(Change listing data)
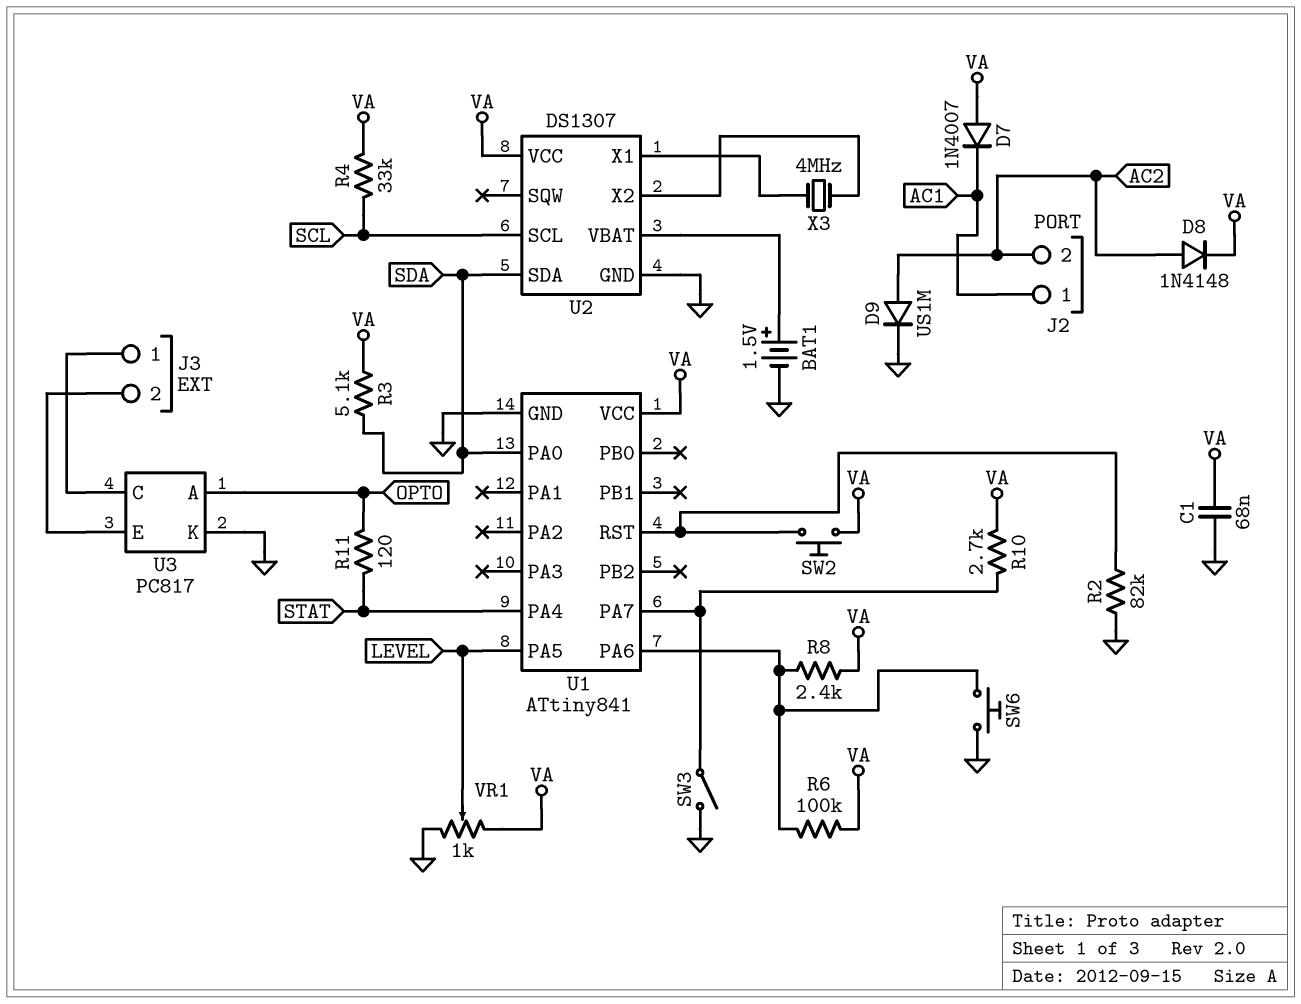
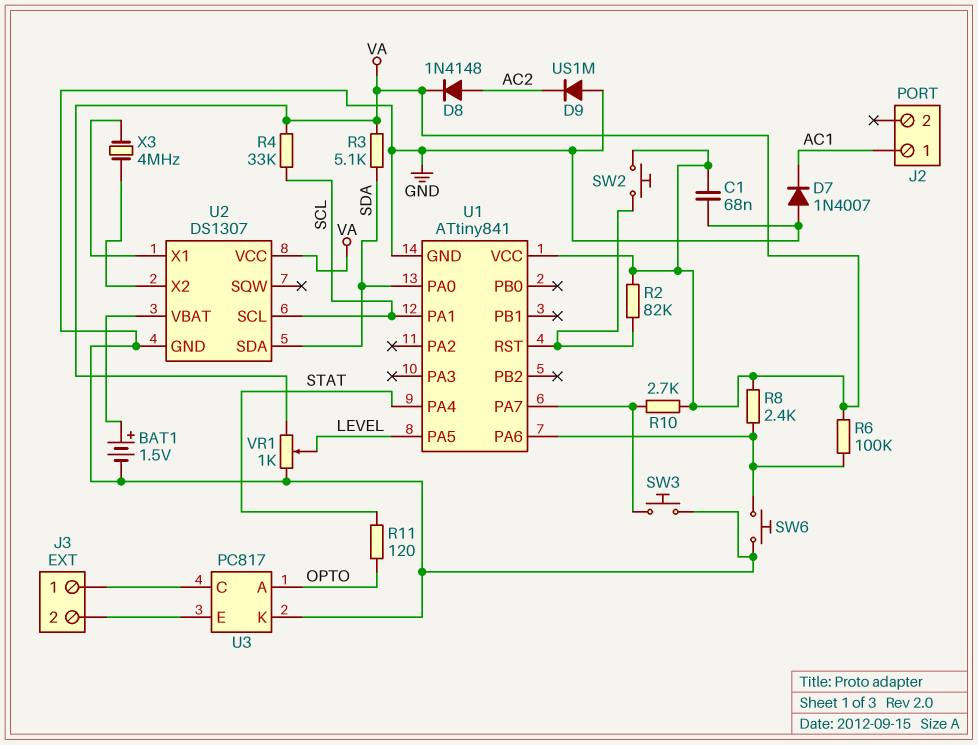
D7: diode 1N4007 (A VA, K AC1) -> diode 1N4007 (A GND, K AC1)
D9: diode US1M (A AC2, K GND) -> diode US1M (A GND, K AC2)
J2 pin 2: AC2 -> none
R2: 82k (GND, U1/RST) -> 82k (U1/RST, VA)
SW3: switch (GND, U1/PA7) -> button (GND, U1/PA7)
U1 pin PA1: none -> SCL

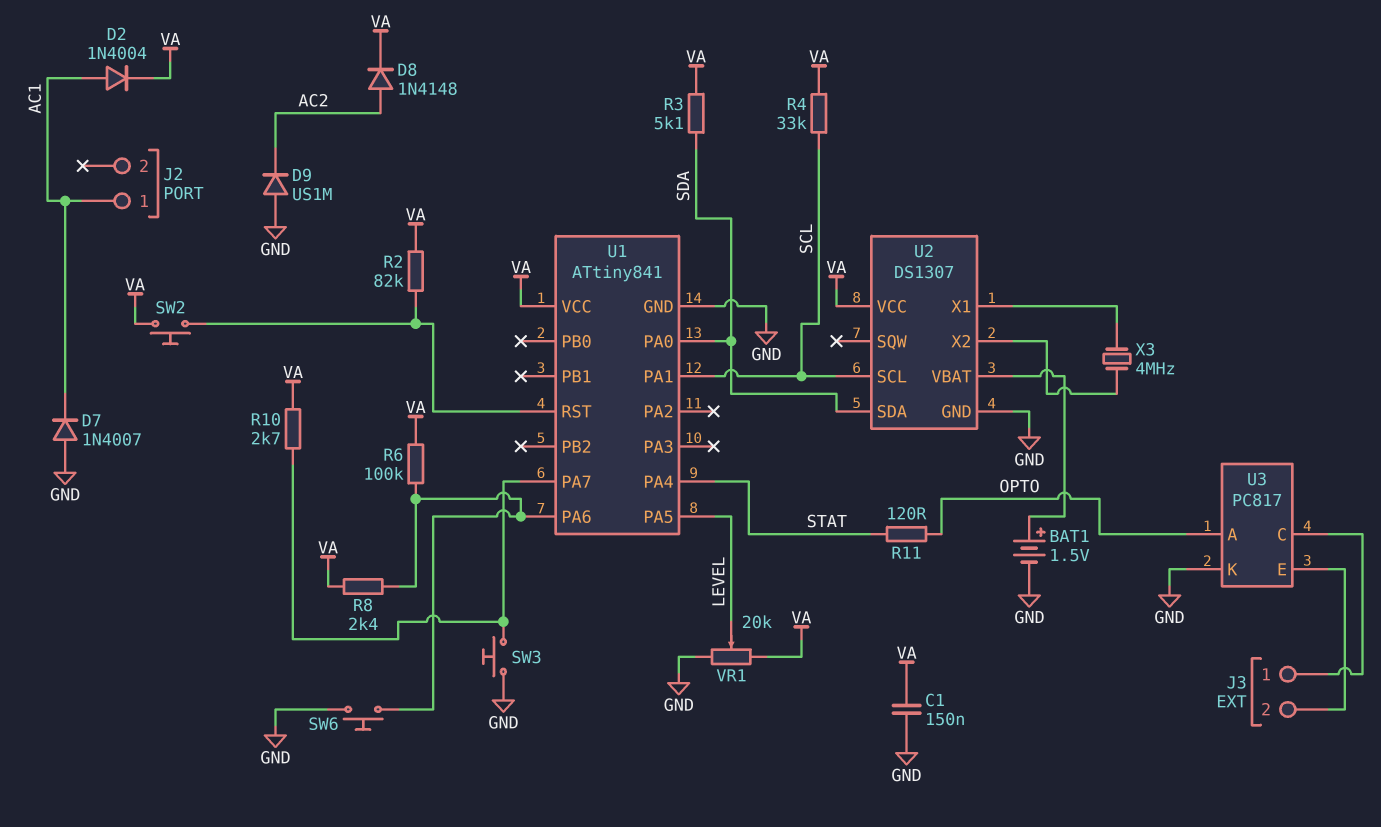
C1: 68nF (GND, VA) -> 150nF (GND, VA)
D2: none -> diode 1N4004 (A AC1, K VA)
VR1: 1k (GND, VA, wiper LEVEL) -> 20k (GND, VA, wiper LEVEL)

# [Instructions for the task]
Each record above goes into the copy unchanged; the pictures do not.

# [Output below]
D7: diode 1N4007 (A VA, K AC1) -> diode 1N4007 (A GND, K AC1)
D9: diode US1M (A AC2, K GND) -> diode US1M (A GND, K AC2)
J2 pin 2: AC2 -> none
R2: 82k (GND, U1/RST) -> 82k (U1/RST, VA)
SW3: switch (GND, U1/PA7) -> button (GND, U1/PA7)
U1 pin PA1: none -> SCL

C1: 68nF (GND, VA) -> 150nF (GND, VA)
D2: none -> diode 1N4004 (A AC1, K VA)
VR1: 1k (GND, VA, wiper LEVEL) -> 20k (GND, VA, wiper LEVEL)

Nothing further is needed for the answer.